(DESCRIPTION OF THE TASK) Would you give the entries again word for word, with no pictures in the copy?

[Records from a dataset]

· · · ·

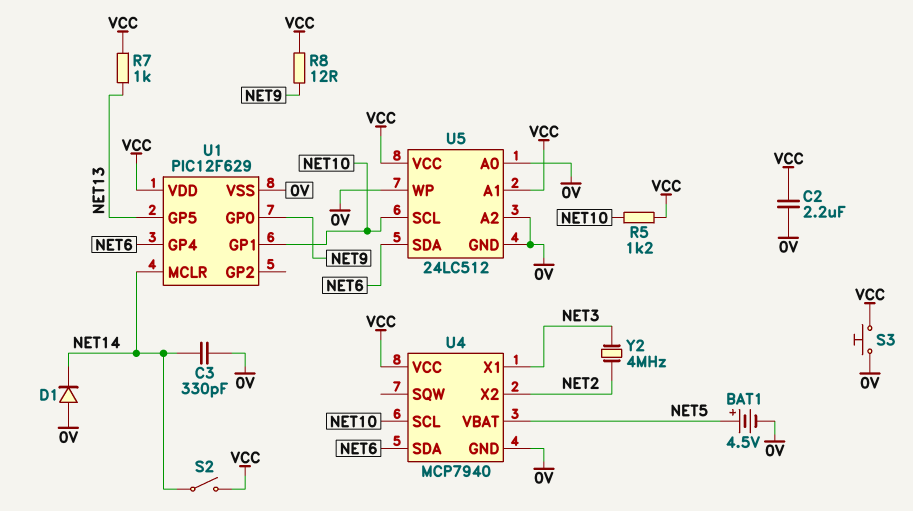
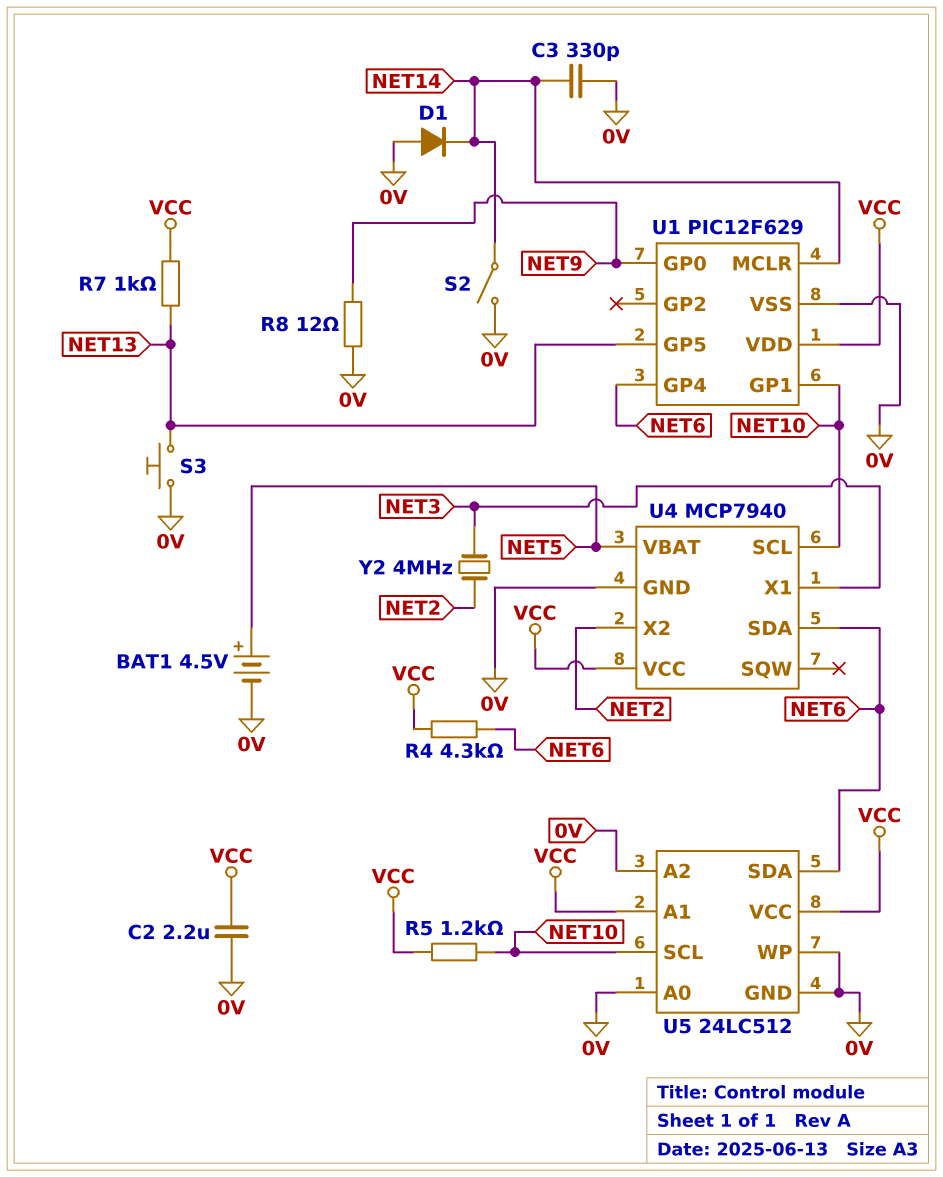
R4: none -> 4.3k (NET6, VCC)
R8: 12 (NET9, VCC) -> 12 (0V, NET9)
S2: switch (NET14, VCC) -> switch (0V, NET14)
S3: button (0V, VCC) -> button (0V, NET13)

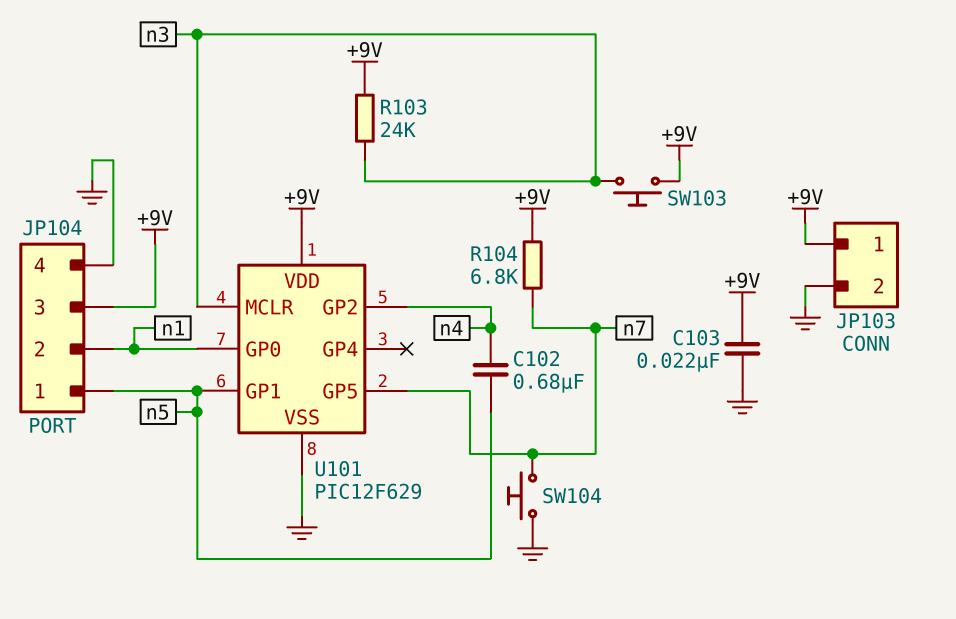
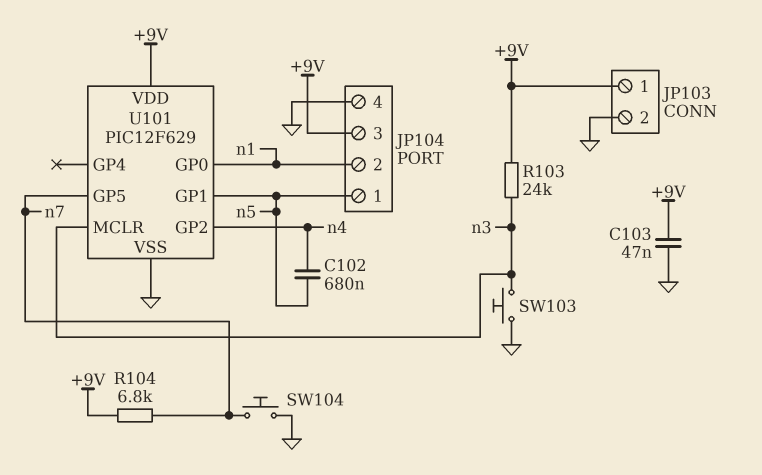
C103: 22nF (+9V, GND) -> 47nF (+9V, GND)
SW103: button (+9V, n3) -> button (GND, n3)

· · · ·

(RESULT OF THIS EXERCISE)
R4: none -> 4.3k (NET6, VCC)
R8: 12 (NET9, VCC) -> 12 (0V, NET9)
S2: switch (NET14, VCC) -> switch (0V, NET14)
S3: button (0V, VCC) -> button (0V, NET13)

C103: 22nF (+9V, GND) -> 47nF (+9V, GND)
SW103: button (+9V, n3) -> button (GND, n3)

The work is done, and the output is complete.